About this exercise: Skip the pictures, please, and write out exactly the lines from the opening of the data through the line containing "BlueRollingPin [455,71] →".

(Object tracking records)
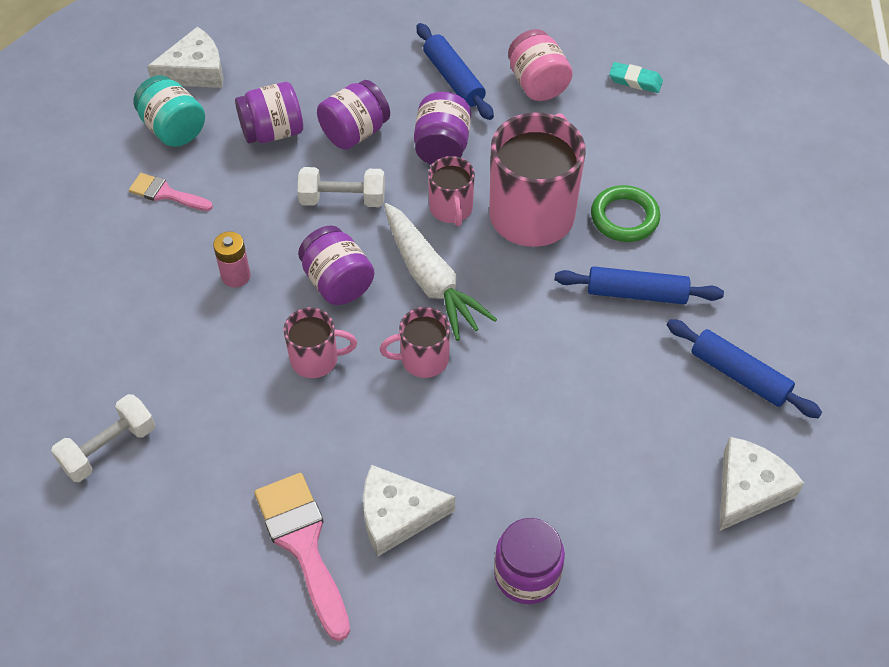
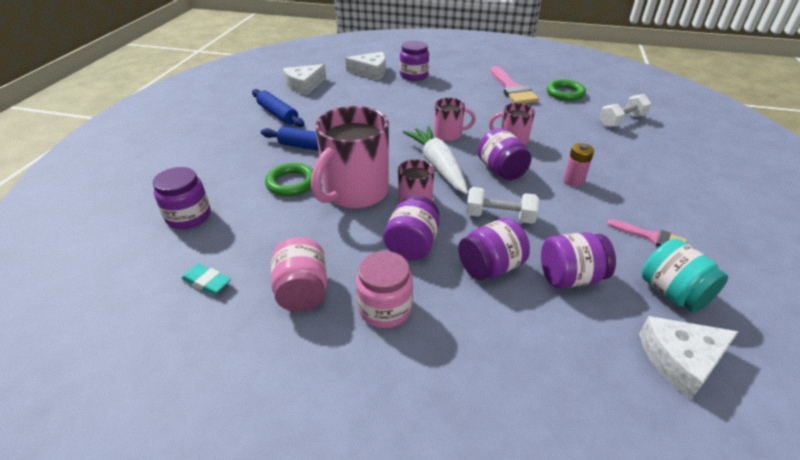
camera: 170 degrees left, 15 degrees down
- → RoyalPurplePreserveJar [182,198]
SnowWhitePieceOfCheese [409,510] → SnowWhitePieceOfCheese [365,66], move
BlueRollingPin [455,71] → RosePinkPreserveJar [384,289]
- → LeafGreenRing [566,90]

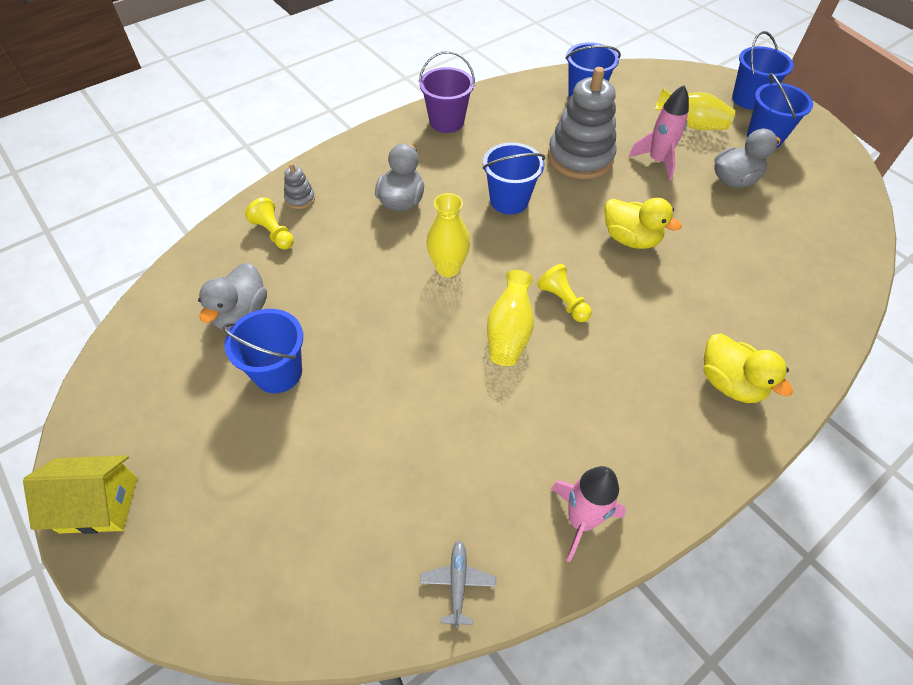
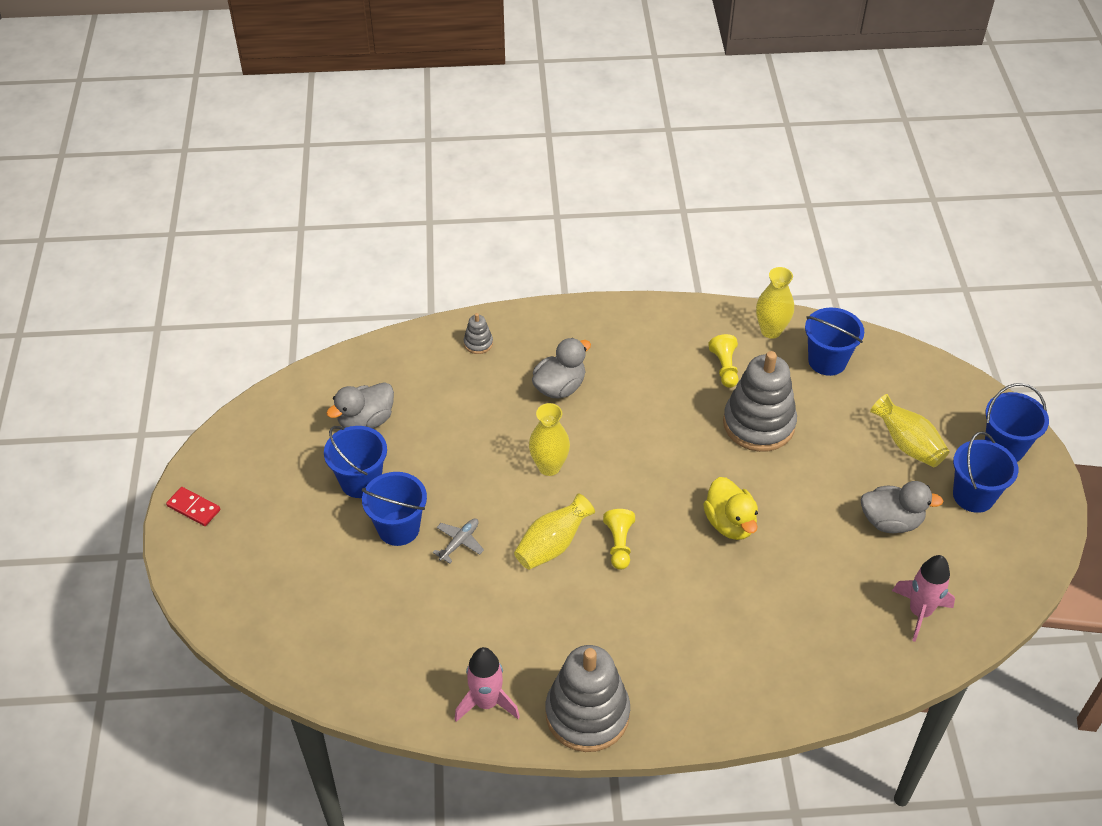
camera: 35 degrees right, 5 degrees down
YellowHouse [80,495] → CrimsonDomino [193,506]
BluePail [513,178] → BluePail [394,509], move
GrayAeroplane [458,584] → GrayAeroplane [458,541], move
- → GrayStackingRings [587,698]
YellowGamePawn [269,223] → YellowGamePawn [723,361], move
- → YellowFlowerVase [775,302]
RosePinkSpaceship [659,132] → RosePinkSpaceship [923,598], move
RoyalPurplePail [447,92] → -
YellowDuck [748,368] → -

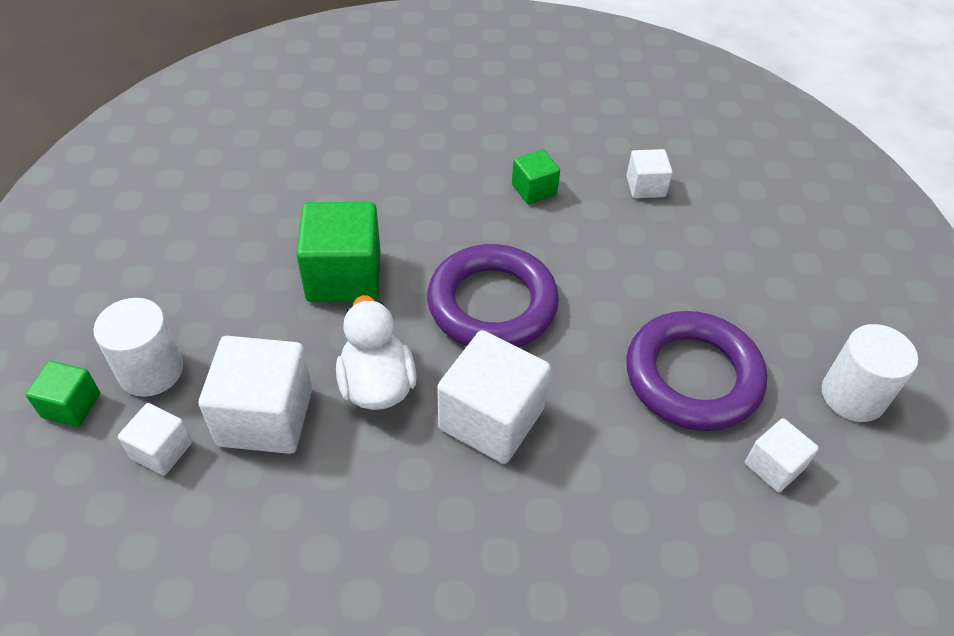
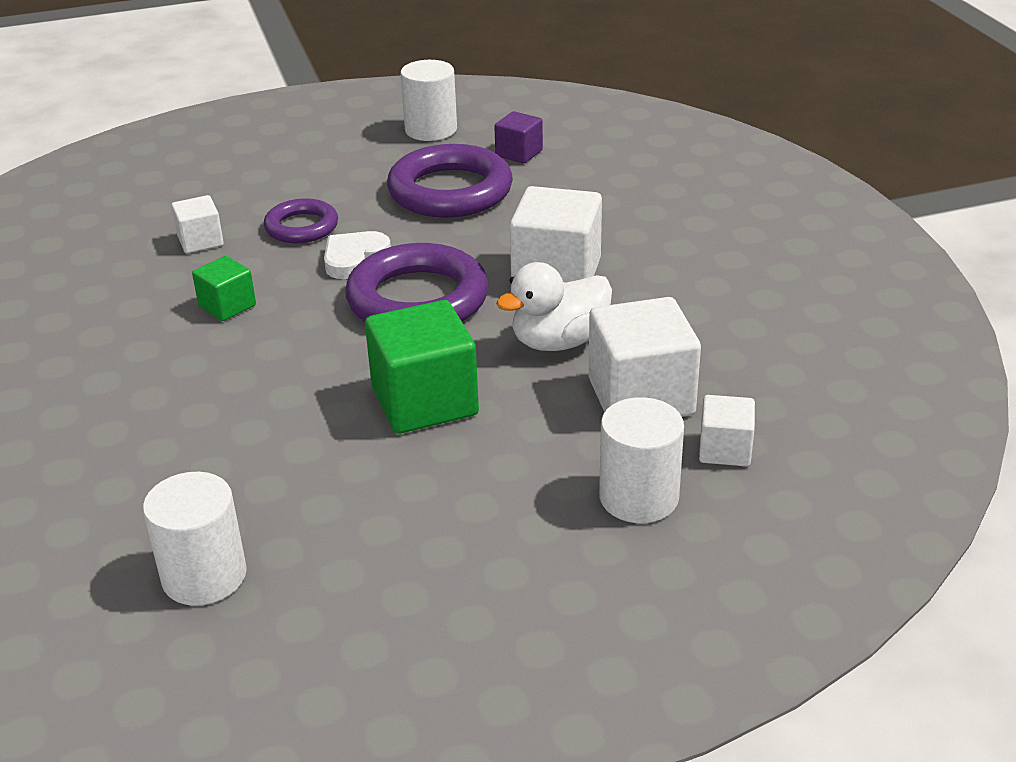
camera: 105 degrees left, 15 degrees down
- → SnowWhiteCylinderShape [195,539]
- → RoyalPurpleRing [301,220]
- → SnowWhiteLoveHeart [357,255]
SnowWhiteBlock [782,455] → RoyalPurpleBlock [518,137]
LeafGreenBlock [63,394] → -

Completed exercise:
camera: 170 degrees left, 15 degrees down
- → RoyalPurplePreserveJar [182,198]
SnowWhitePieceOfCheese [409,510] → SnowWhitePieceOfCheese [365,66], move
BlueRollingPin [455,71] → RosePinkPreserveJar [384,289]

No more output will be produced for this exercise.